TASK BRIEF » Leaving out the images, return the data below exactly as it is written.

AVAILABLE DATA »
-- Opening Marker --
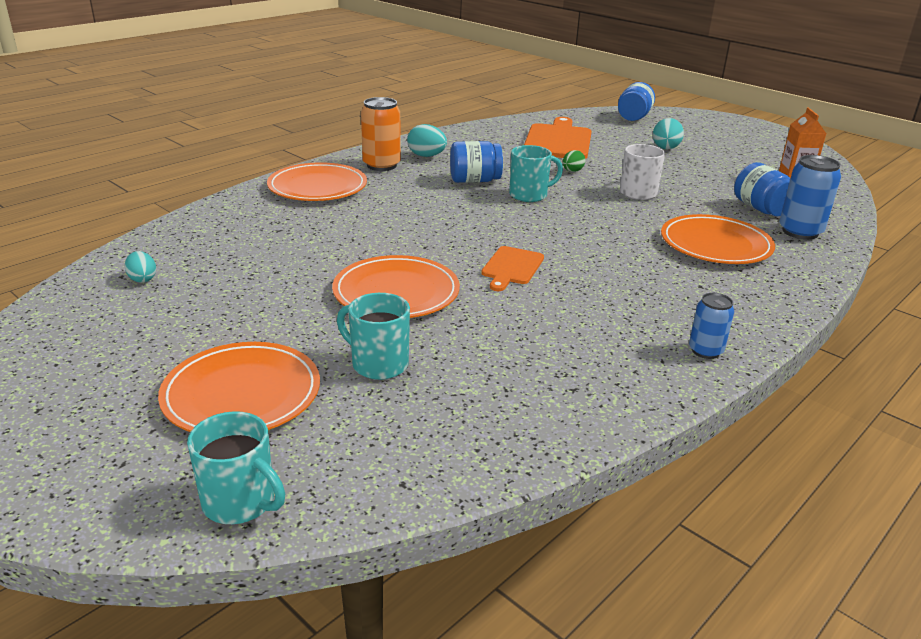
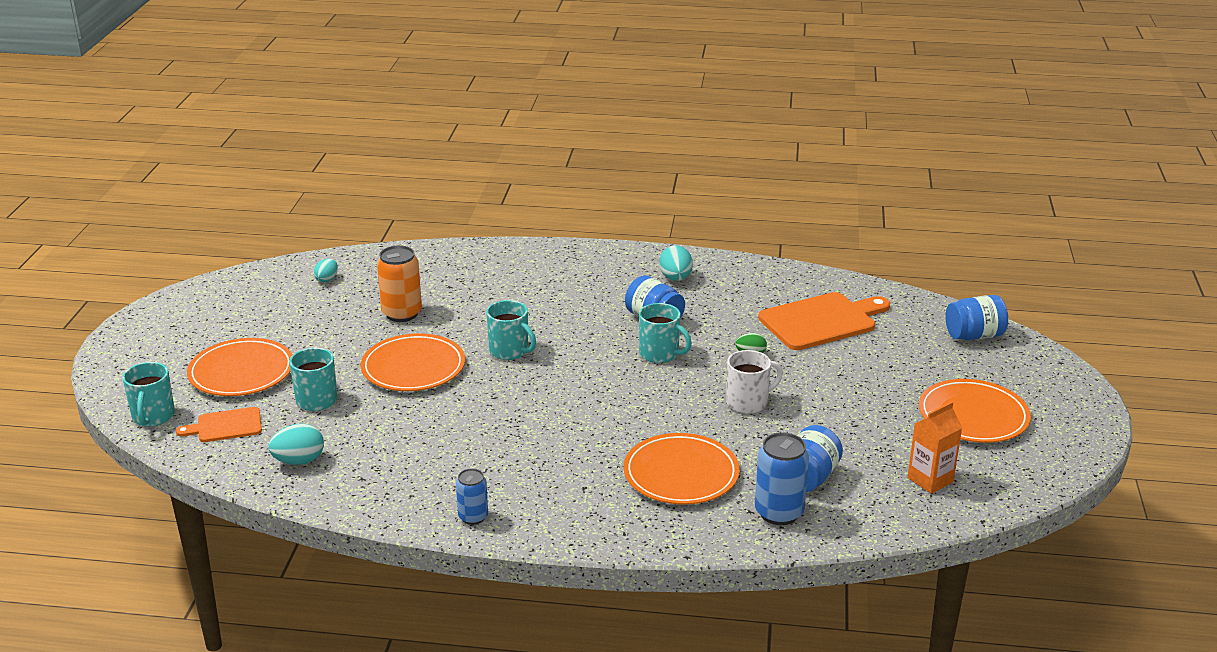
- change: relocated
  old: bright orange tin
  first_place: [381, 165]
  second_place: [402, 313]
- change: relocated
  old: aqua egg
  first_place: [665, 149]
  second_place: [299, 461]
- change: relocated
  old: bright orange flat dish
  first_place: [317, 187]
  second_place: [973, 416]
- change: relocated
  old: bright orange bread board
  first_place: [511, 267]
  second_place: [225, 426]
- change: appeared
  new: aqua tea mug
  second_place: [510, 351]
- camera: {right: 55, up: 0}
-- Closing Marker --
WRITTEN SOLUTION »
- change: relocated
  old: bright orange tin
  first_place: [381, 165]
  second_place: [402, 313]
- change: relocated
  old: aqua egg
  first_place: [665, 149]
  second_place: [299, 461]
- change: relocated
  old: bright orange flat dish
  first_place: [317, 187]
  second_place: [973, 416]
- change: relocated
  old: bright orange bread board
  first_place: [511, 267]
  second_place: [225, 426]
- change: appeared
  new: aqua tea mug
  second_place: [510, 351]
- camera: {right: 55, up: 0}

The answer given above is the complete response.